- _TASK_: Word for word, restate the entries below from their first line through the line that contains "tan brick A7 level".

** PROVIDED INFORMATION follows **

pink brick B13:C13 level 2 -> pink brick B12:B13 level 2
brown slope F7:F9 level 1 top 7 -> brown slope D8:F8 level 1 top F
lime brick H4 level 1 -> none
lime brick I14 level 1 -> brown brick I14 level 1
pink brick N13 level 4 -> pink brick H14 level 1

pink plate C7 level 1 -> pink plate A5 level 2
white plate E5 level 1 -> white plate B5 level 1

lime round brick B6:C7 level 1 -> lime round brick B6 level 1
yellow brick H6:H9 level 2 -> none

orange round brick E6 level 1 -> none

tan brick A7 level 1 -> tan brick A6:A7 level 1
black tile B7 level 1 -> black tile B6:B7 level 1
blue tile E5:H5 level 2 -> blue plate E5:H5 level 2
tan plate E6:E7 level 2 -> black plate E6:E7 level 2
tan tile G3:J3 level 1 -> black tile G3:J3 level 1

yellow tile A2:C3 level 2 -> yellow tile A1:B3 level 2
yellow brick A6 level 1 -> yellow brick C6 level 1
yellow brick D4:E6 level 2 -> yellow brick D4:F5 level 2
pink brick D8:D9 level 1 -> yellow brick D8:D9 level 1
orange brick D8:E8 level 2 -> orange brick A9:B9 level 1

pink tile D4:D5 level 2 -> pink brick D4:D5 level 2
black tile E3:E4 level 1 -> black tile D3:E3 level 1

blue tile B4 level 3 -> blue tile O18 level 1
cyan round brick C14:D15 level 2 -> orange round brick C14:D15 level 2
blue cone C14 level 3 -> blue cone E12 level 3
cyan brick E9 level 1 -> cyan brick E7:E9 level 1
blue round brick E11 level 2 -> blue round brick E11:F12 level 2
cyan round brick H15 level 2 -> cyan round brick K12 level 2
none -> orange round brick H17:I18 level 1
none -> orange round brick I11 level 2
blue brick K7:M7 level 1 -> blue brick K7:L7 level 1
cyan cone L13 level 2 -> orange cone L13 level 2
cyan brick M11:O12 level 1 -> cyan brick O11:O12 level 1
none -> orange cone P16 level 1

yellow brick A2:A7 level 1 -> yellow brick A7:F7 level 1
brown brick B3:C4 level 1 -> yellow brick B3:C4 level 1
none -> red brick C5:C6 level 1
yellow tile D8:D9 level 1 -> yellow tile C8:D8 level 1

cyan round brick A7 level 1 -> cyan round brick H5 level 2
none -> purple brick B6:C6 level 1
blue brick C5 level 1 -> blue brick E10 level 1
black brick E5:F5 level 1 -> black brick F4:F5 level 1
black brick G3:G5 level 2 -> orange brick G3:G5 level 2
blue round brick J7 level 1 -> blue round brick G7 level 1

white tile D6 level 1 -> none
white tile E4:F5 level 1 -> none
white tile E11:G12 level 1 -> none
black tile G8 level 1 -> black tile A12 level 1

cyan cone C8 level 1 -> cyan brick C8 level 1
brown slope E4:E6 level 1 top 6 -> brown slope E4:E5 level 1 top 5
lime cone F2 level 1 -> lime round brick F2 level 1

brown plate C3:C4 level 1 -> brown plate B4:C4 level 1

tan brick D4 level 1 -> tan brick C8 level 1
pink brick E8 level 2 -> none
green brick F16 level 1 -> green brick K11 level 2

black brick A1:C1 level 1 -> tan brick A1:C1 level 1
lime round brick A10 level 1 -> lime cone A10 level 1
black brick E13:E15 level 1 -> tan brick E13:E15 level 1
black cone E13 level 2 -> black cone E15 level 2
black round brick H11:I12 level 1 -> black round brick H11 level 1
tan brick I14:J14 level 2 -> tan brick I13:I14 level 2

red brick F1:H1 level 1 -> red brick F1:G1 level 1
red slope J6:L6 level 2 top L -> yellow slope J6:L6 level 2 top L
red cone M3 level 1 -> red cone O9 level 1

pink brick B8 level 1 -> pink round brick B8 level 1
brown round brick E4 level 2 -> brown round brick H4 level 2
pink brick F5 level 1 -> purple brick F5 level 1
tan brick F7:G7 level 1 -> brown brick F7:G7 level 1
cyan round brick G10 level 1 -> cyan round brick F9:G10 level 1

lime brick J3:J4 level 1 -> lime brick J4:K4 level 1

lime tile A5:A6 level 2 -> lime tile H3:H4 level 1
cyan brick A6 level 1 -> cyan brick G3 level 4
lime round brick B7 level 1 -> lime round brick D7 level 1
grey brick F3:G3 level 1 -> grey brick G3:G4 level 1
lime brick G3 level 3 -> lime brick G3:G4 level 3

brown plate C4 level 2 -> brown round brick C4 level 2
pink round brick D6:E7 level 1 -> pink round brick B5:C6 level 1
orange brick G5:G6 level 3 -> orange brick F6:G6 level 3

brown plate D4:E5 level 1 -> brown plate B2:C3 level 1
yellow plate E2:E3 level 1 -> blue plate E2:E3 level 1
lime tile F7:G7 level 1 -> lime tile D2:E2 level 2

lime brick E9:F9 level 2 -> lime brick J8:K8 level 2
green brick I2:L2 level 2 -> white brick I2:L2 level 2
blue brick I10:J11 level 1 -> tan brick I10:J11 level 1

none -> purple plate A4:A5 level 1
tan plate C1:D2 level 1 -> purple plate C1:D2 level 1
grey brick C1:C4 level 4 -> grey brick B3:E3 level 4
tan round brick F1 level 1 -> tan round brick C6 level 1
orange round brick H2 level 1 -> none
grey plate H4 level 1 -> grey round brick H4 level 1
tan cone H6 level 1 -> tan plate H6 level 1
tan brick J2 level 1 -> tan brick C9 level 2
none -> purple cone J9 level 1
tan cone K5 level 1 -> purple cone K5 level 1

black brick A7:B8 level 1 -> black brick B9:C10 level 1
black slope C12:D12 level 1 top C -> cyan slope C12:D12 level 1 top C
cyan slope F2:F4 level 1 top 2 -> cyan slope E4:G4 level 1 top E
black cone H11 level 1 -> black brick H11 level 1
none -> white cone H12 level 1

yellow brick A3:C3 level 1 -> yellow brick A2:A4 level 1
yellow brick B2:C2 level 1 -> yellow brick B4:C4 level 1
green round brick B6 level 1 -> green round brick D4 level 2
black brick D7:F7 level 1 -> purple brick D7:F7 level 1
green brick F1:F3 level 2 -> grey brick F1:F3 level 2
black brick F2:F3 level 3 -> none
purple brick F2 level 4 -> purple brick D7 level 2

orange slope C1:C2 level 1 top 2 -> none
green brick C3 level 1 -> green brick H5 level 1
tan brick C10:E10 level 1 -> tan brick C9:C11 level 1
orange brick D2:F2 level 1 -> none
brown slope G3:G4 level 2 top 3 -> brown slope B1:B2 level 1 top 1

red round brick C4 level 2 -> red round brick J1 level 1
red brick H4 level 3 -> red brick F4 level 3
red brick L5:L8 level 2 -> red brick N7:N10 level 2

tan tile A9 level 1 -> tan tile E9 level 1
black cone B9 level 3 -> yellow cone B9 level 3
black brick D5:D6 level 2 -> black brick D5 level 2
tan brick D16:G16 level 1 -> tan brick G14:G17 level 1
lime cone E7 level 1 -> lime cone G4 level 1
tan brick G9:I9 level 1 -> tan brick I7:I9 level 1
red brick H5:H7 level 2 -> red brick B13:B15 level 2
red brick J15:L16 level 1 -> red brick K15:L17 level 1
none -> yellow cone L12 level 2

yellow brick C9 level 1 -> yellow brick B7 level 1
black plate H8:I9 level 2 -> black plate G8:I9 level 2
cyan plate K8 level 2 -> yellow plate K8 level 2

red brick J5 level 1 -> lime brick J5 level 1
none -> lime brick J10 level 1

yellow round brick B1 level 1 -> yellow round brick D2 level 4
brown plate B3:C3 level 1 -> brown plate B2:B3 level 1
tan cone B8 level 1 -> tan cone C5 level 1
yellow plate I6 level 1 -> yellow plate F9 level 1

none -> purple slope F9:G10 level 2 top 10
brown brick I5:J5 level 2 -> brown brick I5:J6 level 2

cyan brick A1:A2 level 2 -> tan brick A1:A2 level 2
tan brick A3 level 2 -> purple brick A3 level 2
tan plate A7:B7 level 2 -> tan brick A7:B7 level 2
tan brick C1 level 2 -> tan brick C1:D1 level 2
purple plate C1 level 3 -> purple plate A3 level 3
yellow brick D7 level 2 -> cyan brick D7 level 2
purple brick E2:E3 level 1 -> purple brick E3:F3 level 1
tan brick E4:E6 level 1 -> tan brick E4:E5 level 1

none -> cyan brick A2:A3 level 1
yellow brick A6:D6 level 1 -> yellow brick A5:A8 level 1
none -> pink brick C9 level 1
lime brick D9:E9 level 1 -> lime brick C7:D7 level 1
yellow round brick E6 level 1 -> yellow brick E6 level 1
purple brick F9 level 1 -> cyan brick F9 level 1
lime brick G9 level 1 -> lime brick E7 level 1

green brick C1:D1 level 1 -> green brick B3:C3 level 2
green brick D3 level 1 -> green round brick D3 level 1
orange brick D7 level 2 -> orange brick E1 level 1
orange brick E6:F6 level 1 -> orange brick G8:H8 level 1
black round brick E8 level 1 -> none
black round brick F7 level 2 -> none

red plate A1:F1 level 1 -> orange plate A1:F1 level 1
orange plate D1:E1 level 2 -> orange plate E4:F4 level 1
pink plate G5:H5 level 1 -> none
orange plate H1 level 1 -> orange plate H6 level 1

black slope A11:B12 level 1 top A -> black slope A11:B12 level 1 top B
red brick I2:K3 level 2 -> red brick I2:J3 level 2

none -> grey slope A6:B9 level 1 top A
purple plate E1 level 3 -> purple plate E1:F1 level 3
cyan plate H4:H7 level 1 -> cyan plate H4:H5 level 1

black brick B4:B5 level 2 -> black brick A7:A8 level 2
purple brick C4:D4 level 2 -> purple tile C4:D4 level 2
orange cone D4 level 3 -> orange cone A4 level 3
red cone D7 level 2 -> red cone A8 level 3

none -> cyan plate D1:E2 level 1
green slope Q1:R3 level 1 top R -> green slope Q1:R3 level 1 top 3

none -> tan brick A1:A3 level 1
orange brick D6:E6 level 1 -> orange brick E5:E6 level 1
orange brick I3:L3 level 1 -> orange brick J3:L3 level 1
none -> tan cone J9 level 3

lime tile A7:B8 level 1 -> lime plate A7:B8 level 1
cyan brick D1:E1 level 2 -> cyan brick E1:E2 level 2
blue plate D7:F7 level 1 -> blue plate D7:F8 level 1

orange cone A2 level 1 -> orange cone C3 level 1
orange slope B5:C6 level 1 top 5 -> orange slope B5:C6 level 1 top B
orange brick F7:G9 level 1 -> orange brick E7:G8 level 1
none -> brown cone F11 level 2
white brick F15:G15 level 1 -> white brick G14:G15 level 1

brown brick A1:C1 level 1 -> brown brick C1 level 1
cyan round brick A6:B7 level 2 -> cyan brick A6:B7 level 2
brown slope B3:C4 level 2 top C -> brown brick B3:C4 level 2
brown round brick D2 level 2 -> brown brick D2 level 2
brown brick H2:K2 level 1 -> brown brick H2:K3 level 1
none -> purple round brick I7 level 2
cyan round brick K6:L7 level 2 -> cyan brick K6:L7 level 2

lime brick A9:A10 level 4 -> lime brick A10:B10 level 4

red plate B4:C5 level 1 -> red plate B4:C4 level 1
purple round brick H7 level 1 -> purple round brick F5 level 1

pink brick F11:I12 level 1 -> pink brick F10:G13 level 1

** End of PROVIDED INFORMATION **

- _RESPONSE BELOW_:
pink brick B13:C13 level 2 -> pink brick B12:B13 level 2
brown slope F7:F9 level 1 top 7 -> brown slope D8:F8 level 1 top F
lime brick H4 level 1 -> none
lime brick I14 level 1 -> brown brick I14 level 1
pink brick N13 level 4 -> pink brick H14 level 1

pink plate C7 level 1 -> pink plate A5 level 2
white plate E5 level 1 -> white plate B5 level 1

lime round brick B6:C7 level 1 -> lime round brick B6 level 1
yellow brick H6:H9 level 2 -> none

orange round brick E6 level 1 -> none

tan brick A7 level 1 -> tan brick A6:A7 level 1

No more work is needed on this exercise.